=== WHAT THE TASK ASKS ===
Within the entries below, find the portion that opens with the line containing "camera: 30 degrees left, 10 degrees down" and closes with the line containing "- Teller [orange] 227,211,315,274". Retype that portion exactly and only.

=== EXERCISE MATERIAL ===
——
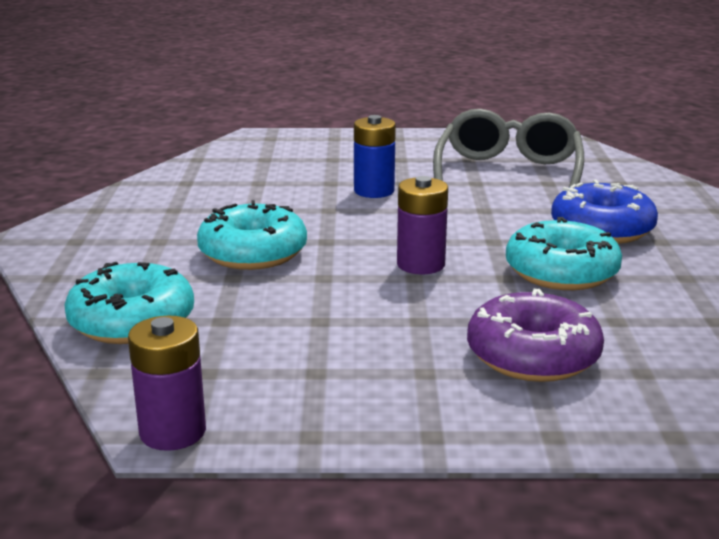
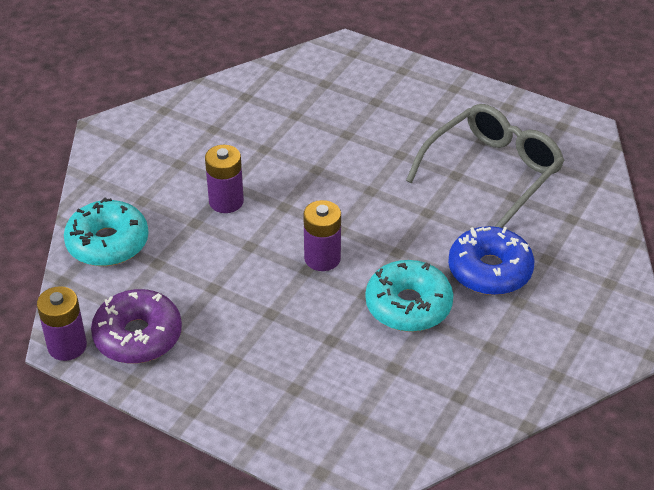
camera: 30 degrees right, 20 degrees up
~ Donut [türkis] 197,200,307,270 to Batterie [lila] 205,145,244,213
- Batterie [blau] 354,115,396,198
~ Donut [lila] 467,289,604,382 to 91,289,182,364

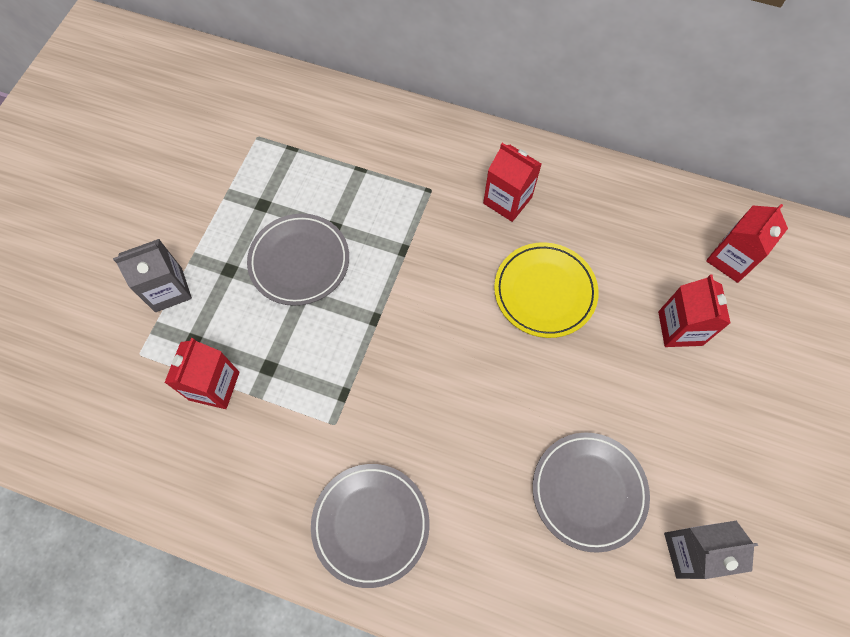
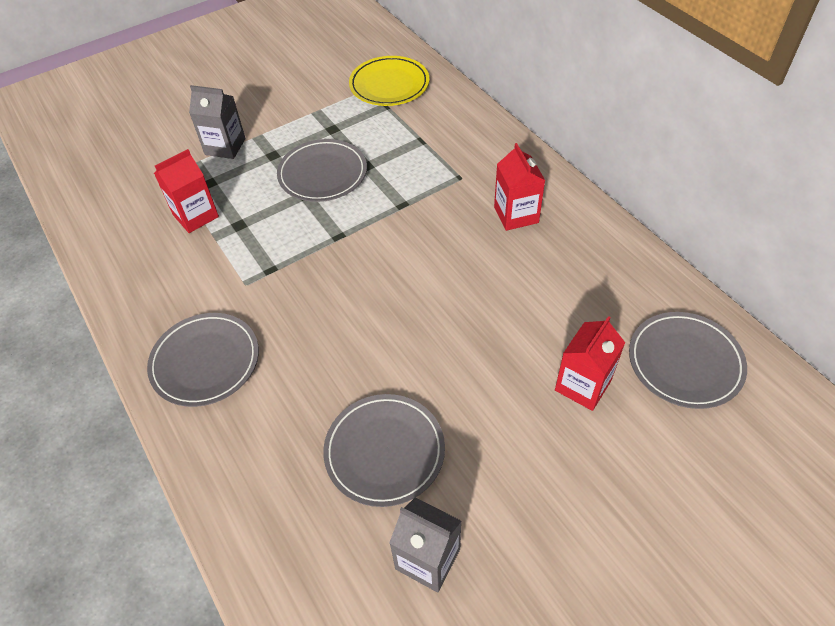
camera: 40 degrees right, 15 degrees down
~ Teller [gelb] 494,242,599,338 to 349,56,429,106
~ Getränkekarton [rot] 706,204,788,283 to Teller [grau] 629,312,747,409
——
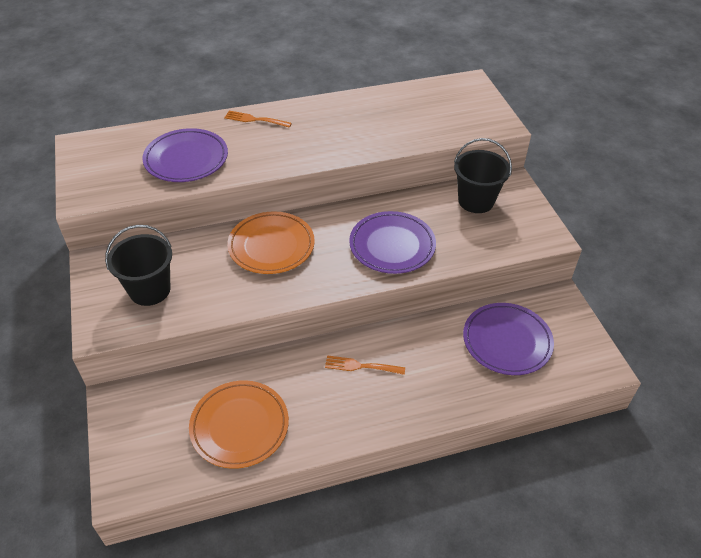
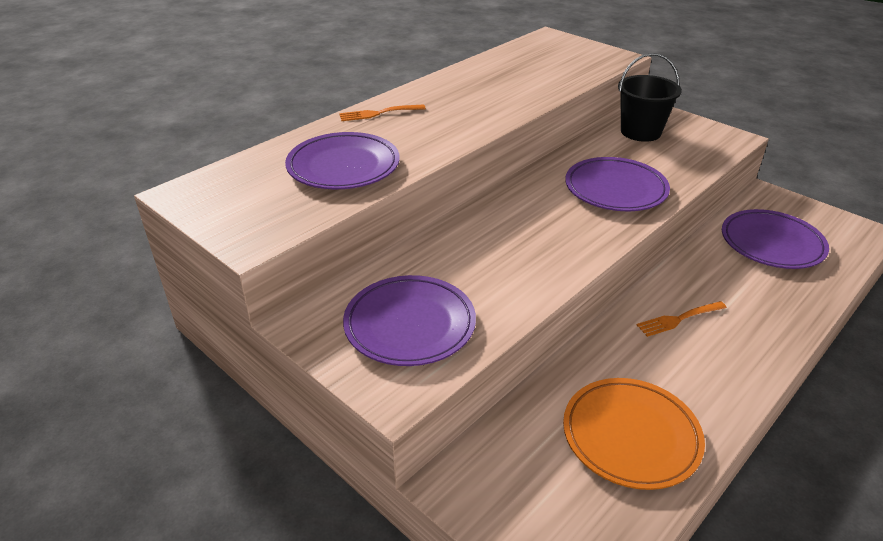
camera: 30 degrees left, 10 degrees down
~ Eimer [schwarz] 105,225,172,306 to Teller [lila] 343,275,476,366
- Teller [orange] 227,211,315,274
——
=== RESULT OF THIS EXERCISE ===
camera: 30 degrees left, 10 degrees down
~ Eimer [schwarz] 105,225,172,306 to Teller [lila] 343,275,476,366
- Teller [orange] 227,211,315,274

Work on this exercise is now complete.